Content starts
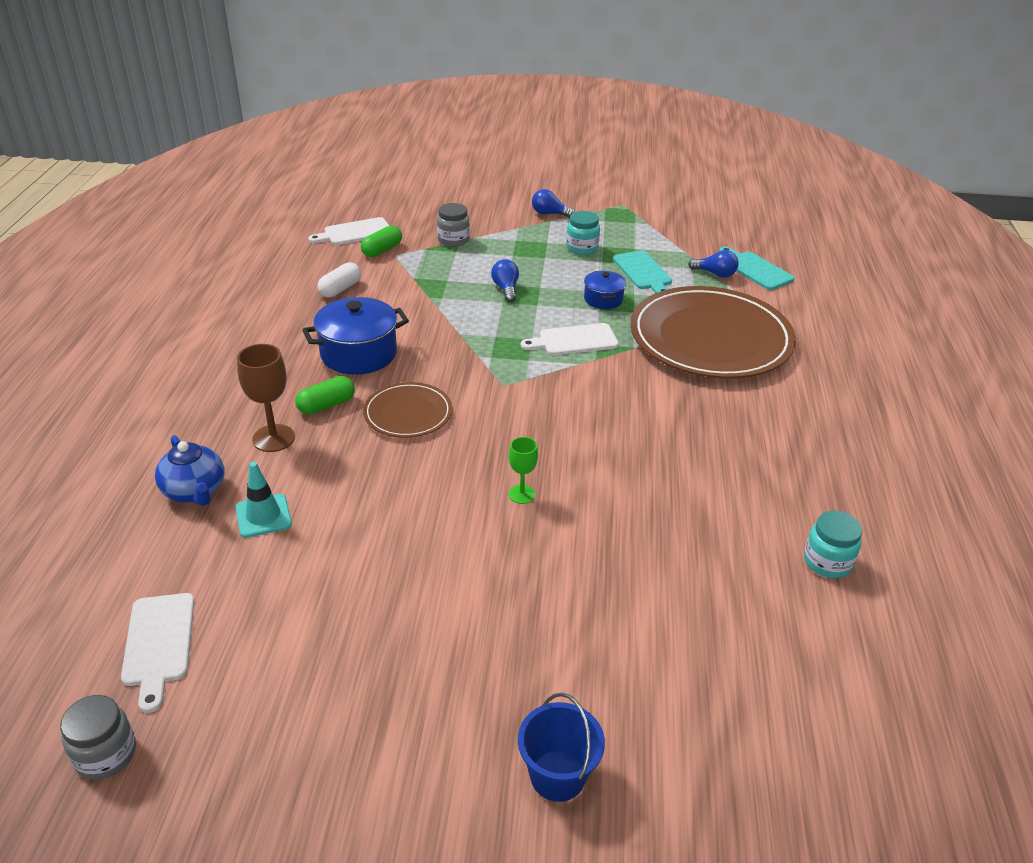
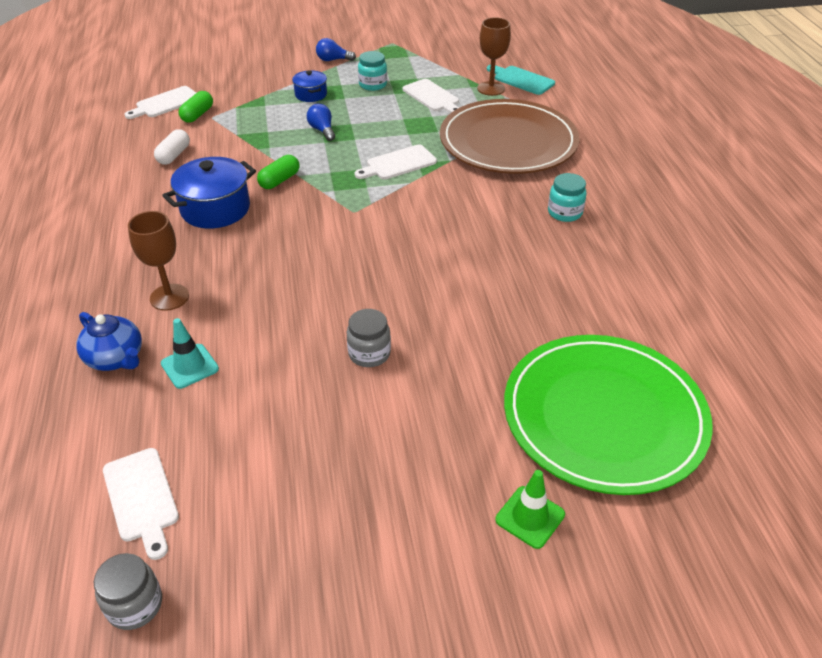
camera: 15 degrees left, 5 degrees up
(326, 405) = (205, 259): green capsule -> green capsule (279, 180)
(408, 413) = (281, 252): brown plate -> none
(453, 240) = (258, 96): grey jar -> grey jar (369, 354)
(521, 494) = (407, 299): green goblet -> none
(557, 775) = (530, 517): blue bucket -> green traffic cone
(603, 299) = (408, 125): blue pot -> blue pot (311, 94)
(643, 272) = (432, 97): turquoise cutting board -> white cutting board
(693, 681) = (604, 416): none -> green plate
(715, 274) = (491, 88): blue light bulb -> brown goblet
(827, 562) = (667, 301): turquoise jar -> turquoise jar (564, 213)

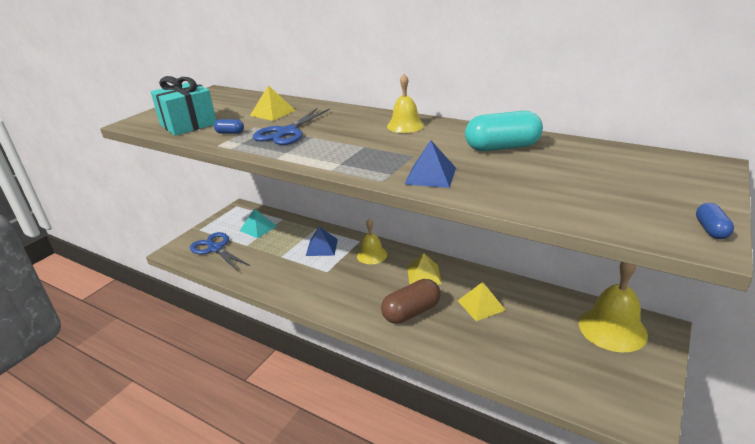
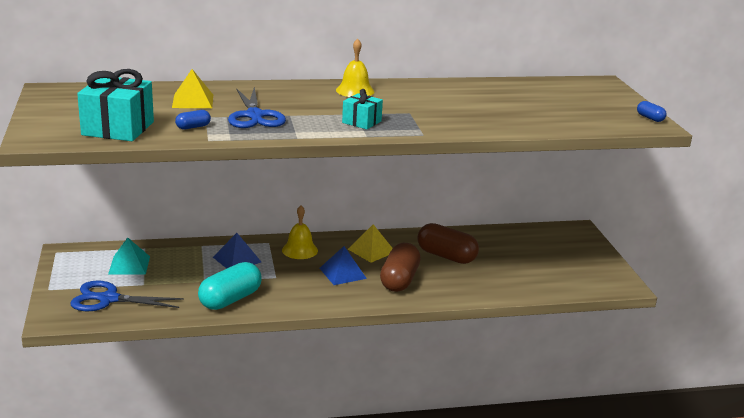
camera: 45 degrees left, 5 degrees down
(354, 155) = (361, 122): none -> turquoise gift
(430, 176) = (450, 123): blue pyramid -> blue pyramid (342, 273)
(481, 305) = (446, 256): yellow pyramid -> brown capsule
(502, 147) = (463, 94): turquoise capsule -> turquoise capsule (230, 299)
(612, 328) = (550, 240): yellow bell -> none

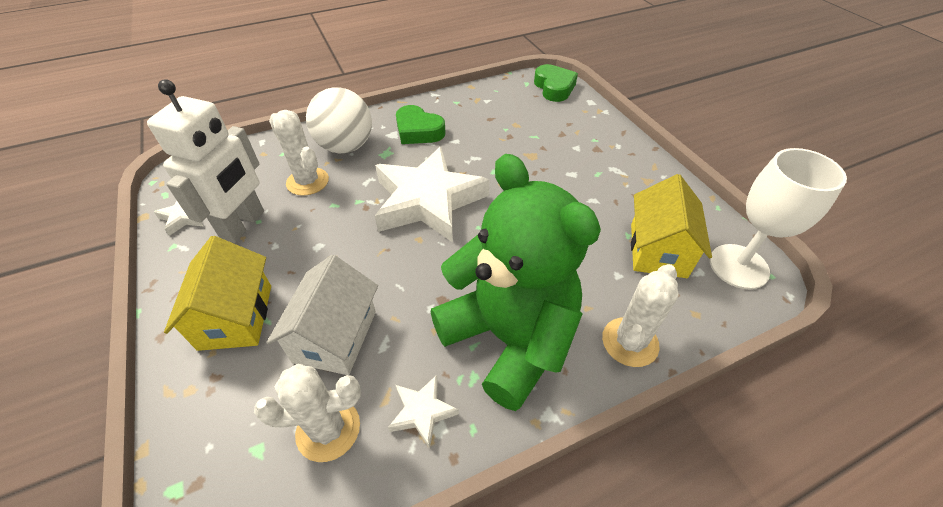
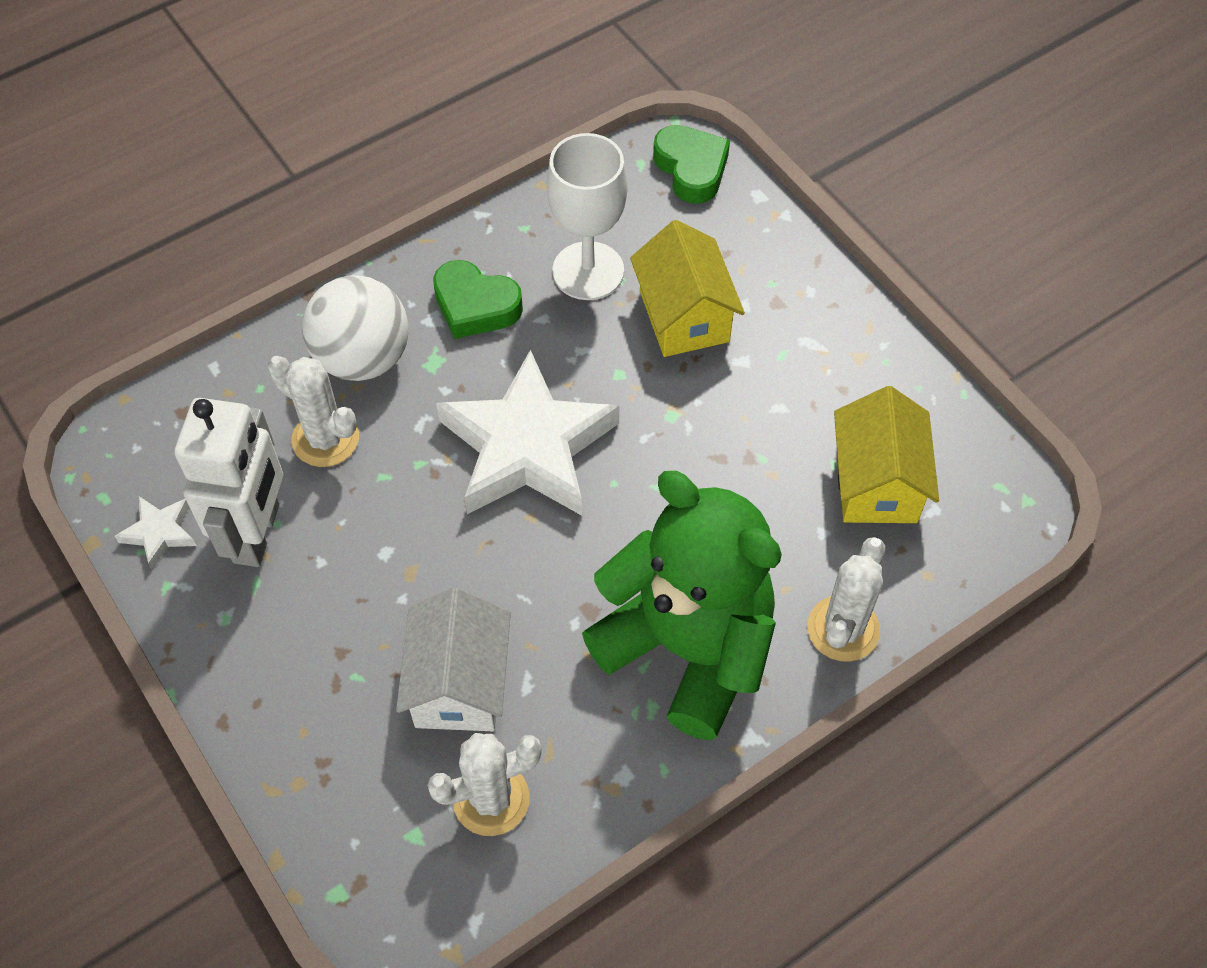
camera: 10 degrees left, 10 degrees up
(236, 316) = (313, 678): yellow house -> yellow house (684, 316)
(422, 412) = (599, 759): white star -> none
(738, 266) = (987, 493): white goblet -> white goblet (588, 271)

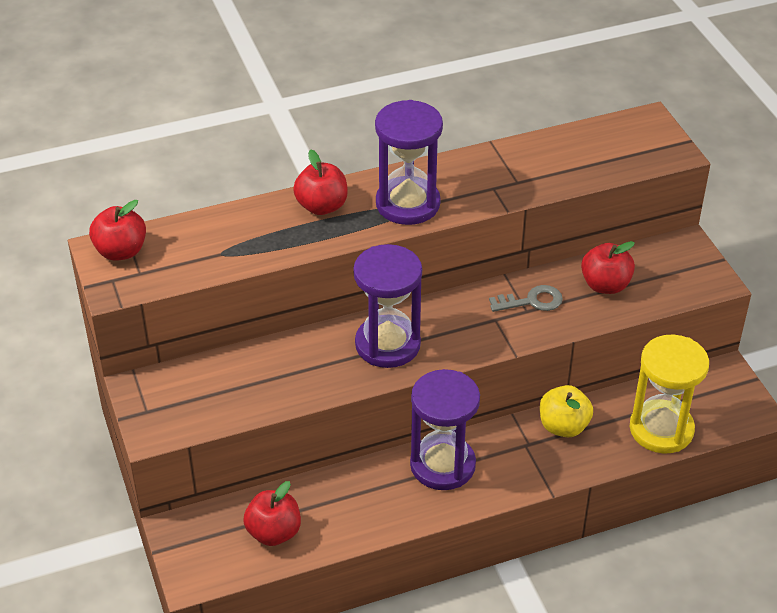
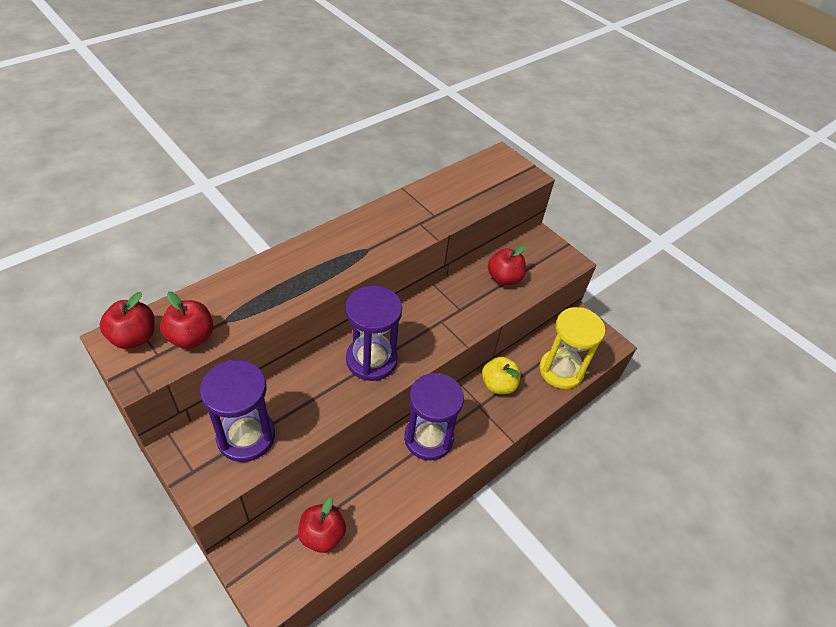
camera: 25 degrees left, 5 degrees up
(322, 206) = (296, 262): red apple -> red apple (191, 337)
(407, 204) = (362, 247): purple hourglass -> purple hourglass (246, 436)
(532, 301) = (460, 301): grey key -> none

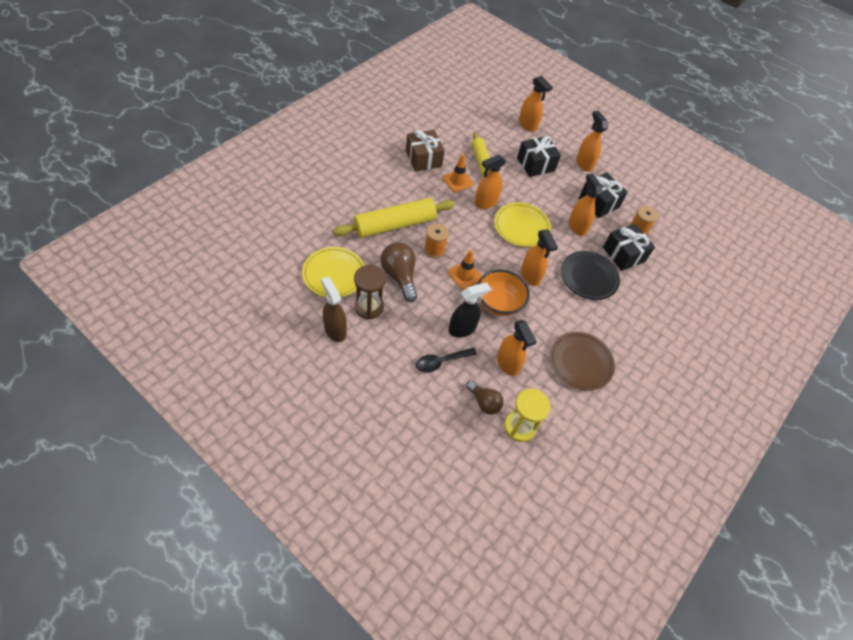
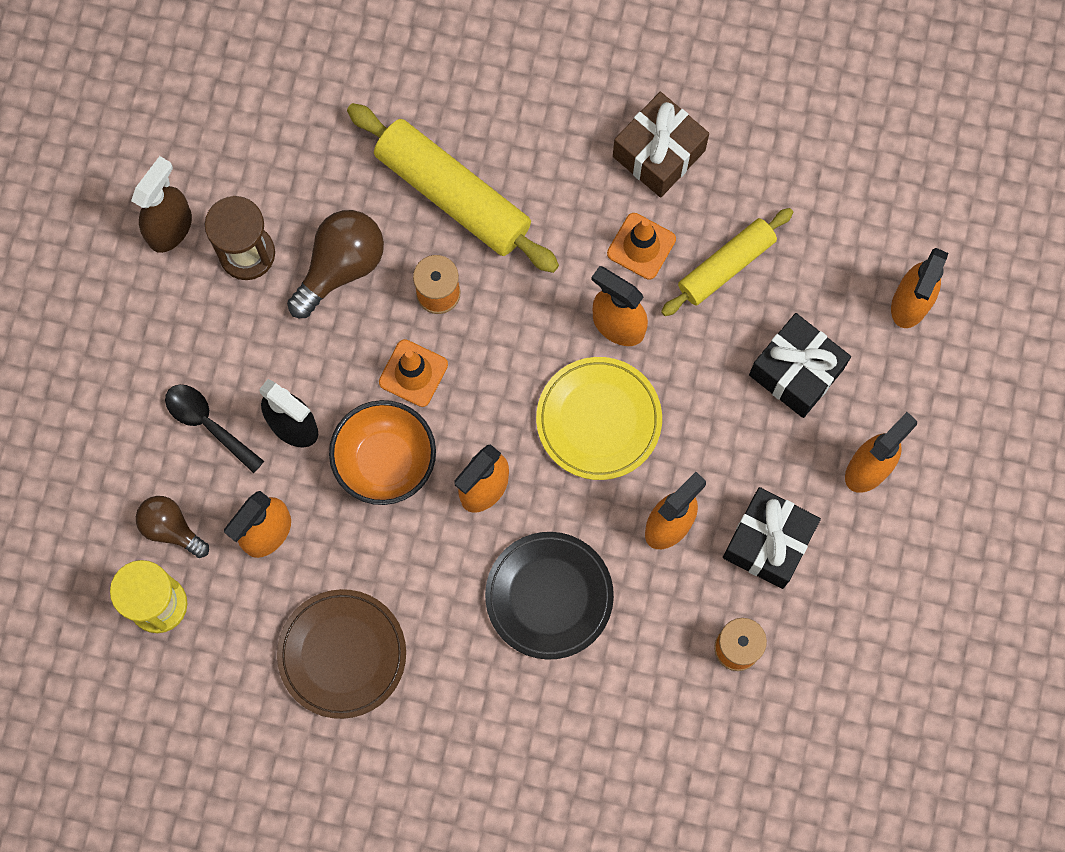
camera: 70 degrees right, 20 degrees up
(334, 274) = (279, 160): yellow plate -> none
(484, 402) = (171, 528): brown light bulb -> brown light bulb turned 105 degrees clockwise
(623, 254) = (653, 642): black gift -> none

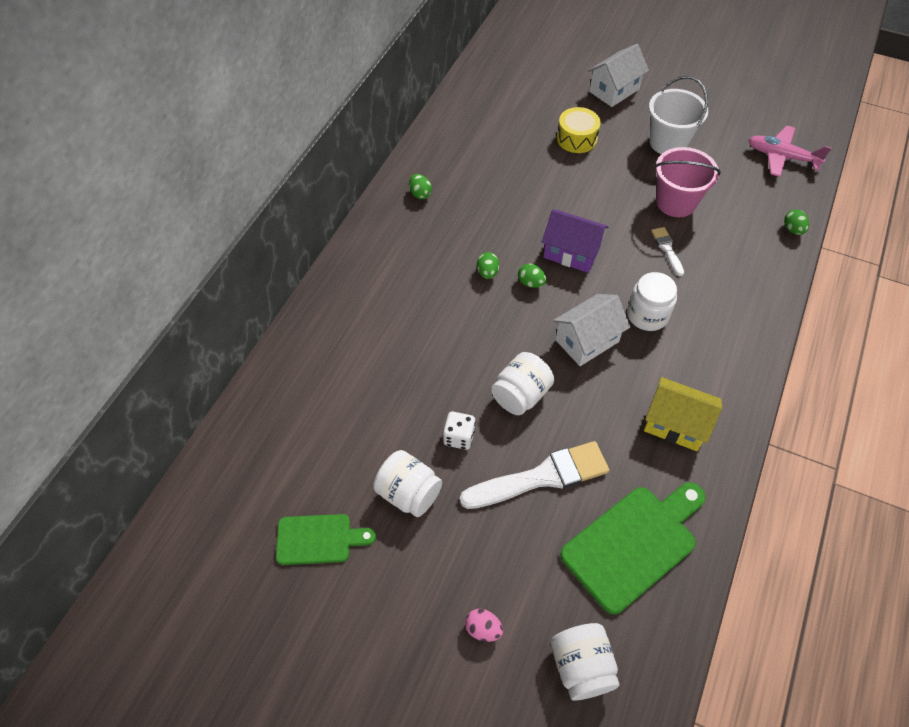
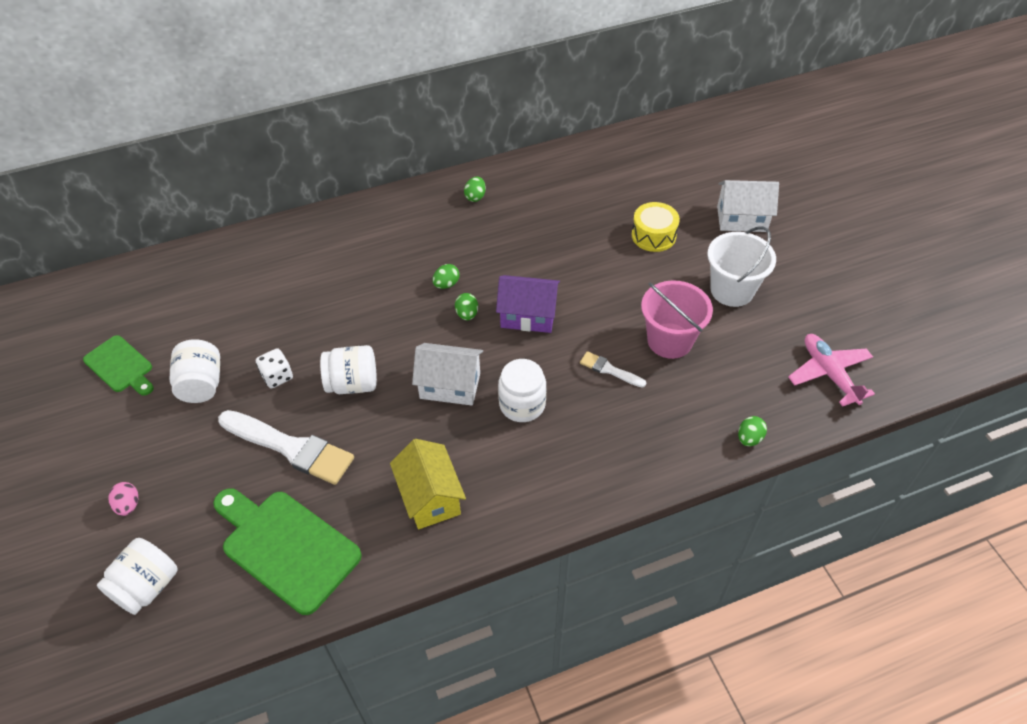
camera: 45 degrees right, 5 degrees down
(571, 252) = (528, 316): purple house -> purple house turned 60 degrees counterclockwise
(634, 544) = (286, 547): green cutting board -> green cutting board turned 150 degrees counterclockwise
(667, 249) = (609, 370): white brush -> white brush turned 90 degrees counterclockwise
Content ends
→ EXERCISE DIRECTIONS: Only the lines from the one with "(407, 204) = (362, 247): purple" through the final line of the entries belong in the answer, set down exactly, with both ends included and no pictures.

→ EXERCISE ANSWER:
(407, 204) = (362, 247): purple hourglass -> purple hourglass (246, 436)
(532, 301) = (460, 301): grey key -> none

camera: 70 degrees right, 20 degrees up
(334, 274) = (279, 160): yellow plate -> none
(484, 402) = (171, 528): brown light bulb -> brown light bulb turned 105 degrees clockwise
(623, 254) = (653, 642): black gift -> none

camera: 45 degrees right, 5 degrees down
(571, 252) = (528, 316): purple house -> purple house turned 60 degrees counterclockwise
(634, 544) = (286, 547): green cutting board -> green cutting board turned 150 degrees counterclockwise
(667, 249) = (609, 370): white brush -> white brush turned 90 degrees counterclockwise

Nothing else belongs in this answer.